** Start of Dataset **

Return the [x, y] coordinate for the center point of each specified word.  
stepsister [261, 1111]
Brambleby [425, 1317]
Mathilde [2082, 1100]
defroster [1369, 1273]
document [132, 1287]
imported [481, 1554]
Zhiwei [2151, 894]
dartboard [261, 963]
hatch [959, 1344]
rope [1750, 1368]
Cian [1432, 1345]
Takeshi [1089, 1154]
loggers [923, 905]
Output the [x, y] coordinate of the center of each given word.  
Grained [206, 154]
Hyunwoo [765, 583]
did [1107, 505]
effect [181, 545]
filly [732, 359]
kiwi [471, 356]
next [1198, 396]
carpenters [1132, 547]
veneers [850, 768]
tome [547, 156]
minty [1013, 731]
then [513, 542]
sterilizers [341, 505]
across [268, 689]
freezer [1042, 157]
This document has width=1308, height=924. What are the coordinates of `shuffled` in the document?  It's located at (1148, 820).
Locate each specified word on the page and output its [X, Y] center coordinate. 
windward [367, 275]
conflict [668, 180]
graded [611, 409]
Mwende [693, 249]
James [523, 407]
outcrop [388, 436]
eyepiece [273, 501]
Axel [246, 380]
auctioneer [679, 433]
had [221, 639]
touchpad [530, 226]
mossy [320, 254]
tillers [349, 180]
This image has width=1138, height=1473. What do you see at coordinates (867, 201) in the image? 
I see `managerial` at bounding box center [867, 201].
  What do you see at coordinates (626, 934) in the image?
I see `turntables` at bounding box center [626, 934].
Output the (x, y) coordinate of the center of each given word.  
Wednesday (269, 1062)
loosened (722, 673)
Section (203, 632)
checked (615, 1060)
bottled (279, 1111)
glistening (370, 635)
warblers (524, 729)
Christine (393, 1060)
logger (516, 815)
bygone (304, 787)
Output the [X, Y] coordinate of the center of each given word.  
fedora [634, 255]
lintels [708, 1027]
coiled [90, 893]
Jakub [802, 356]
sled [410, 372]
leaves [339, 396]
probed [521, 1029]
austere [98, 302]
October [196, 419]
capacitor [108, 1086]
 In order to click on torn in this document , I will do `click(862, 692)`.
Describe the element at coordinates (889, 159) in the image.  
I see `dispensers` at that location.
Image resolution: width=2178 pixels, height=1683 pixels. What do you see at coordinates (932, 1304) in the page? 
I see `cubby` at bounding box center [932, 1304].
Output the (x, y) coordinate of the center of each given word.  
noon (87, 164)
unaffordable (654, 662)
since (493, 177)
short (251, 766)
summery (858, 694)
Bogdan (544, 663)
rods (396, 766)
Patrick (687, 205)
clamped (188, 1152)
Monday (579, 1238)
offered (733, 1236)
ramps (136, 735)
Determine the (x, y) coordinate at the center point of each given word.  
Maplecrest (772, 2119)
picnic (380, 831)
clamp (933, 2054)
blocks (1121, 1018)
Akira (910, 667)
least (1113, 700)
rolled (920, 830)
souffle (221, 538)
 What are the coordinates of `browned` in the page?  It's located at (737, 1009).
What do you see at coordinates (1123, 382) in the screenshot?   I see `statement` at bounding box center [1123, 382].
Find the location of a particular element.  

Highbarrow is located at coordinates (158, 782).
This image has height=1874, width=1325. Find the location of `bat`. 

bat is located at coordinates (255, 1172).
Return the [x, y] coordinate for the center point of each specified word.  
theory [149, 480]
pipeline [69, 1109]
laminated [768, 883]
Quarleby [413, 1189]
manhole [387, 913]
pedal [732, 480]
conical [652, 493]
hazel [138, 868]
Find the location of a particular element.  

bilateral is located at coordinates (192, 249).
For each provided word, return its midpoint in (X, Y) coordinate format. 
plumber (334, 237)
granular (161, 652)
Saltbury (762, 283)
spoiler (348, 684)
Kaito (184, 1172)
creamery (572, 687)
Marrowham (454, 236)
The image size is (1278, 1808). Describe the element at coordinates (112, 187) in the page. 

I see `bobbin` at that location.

** End of Dataset **

_Your goal_
Copy the records verbatim, starting with the line that contains "Zhiwei [2151, 894]" and ending with the line that contains "Section (203, 632)", both of those lines included.

_The output_
Zhiwei [2151, 894]
dartboard [261, 963]
hatch [959, 1344]
rope [1750, 1368]
Cian [1432, 1345]
Takeshi [1089, 1154]
loggers [923, 905]
Output the [x, y] coordinate of the center of each given word.  
Grained [206, 154]
Hyunwoo [765, 583]
did [1107, 505]
effect [181, 545]
filly [732, 359]
kiwi [471, 356]
next [1198, 396]
carpenters [1132, 547]
veneers [850, 768]
tome [547, 156]
minty [1013, 731]
then [513, 542]
sterilizers [341, 505]
across [268, 689]
freezer [1042, 157]
This document has width=1308, height=924. What are the coordinates of `shuffled` in the document?  It's located at (1148, 820).
Locate each specified word on the page and output its [X, Y] center coordinate. 
windward [367, 275]
conflict [668, 180]
graded [611, 409]
Mwende [693, 249]
James [523, 407]
outcrop [388, 436]
eyepiece [273, 501]
Axel [246, 380]
auctioneer [679, 433]
had [221, 639]
touchpad [530, 226]
mossy [320, 254]
tillers [349, 180]
This image has width=1138, height=1473. What do you see at coordinates (867, 201) in the image? 
I see `managerial` at bounding box center [867, 201].
  What do you see at coordinates (626, 934) in the image?
I see `turntables` at bounding box center [626, 934].
Output the (x, y) coordinate of the center of each given word.  
Wednesday (269, 1062)
loosened (722, 673)
Section (203, 632)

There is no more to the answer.